╭─ Information shown

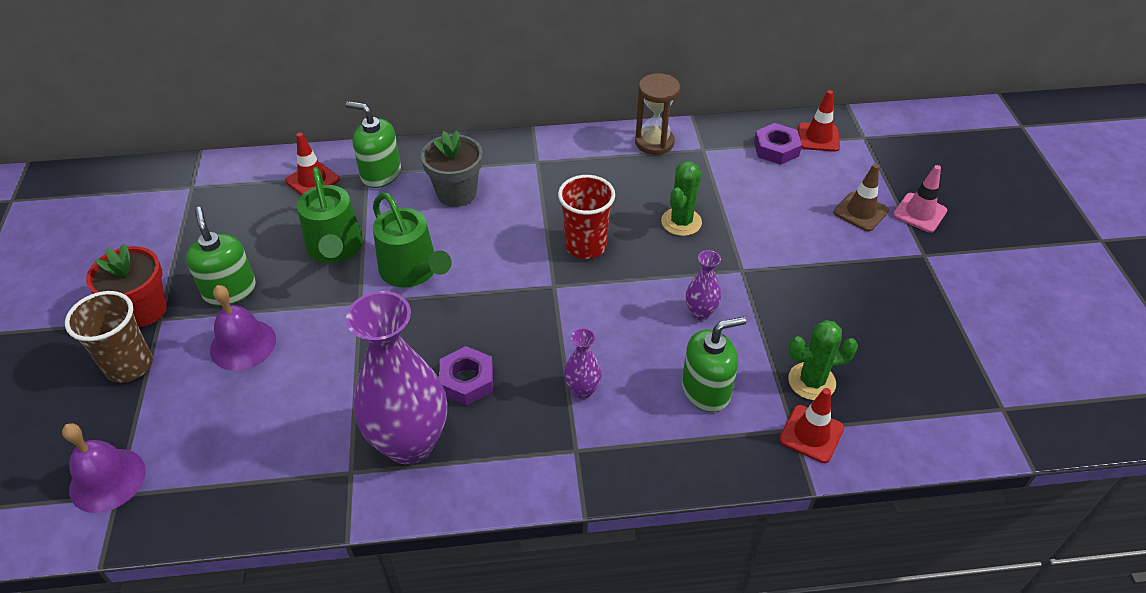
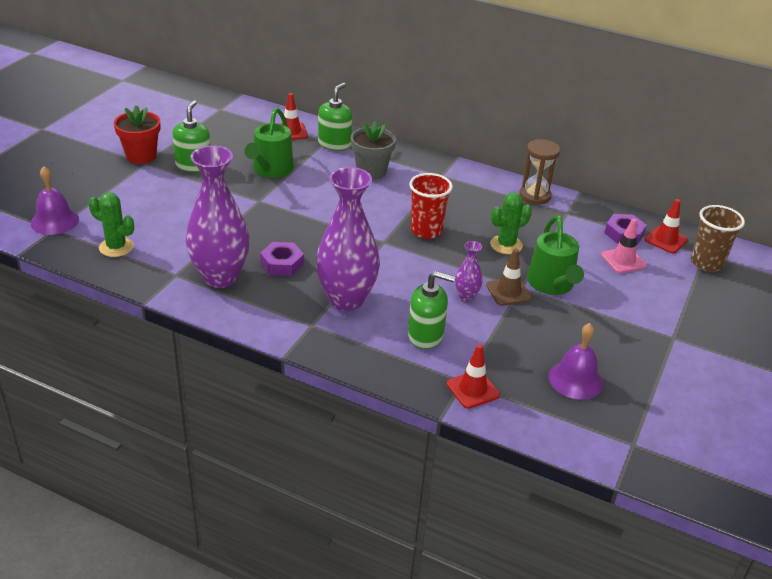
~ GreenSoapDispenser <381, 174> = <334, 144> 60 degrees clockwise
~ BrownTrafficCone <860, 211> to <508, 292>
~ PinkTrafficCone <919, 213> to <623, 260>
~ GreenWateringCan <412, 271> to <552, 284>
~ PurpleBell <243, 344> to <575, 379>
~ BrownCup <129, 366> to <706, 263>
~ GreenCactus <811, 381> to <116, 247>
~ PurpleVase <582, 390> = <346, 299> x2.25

╰─

• Your assignment
Output every line above exactly as it stands, and drop any picture.

• Exercise result
~ GreenSoapDispenser <381, 174> = <334, 144> 60 degrees clockwise
~ BrownTrafficCone <860, 211> to <508, 292>
~ PinkTrafficCone <919, 213> to <623, 260>
~ GreenWateringCan <412, 271> to <552, 284>
~ PurpleBell <243, 344> to <575, 379>
~ BrownCup <129, 366> to <706, 263>
~ GreenCactus <811, 381> to <116, 247>
~ PurpleVase <582, 390> = <346, 299> x2.25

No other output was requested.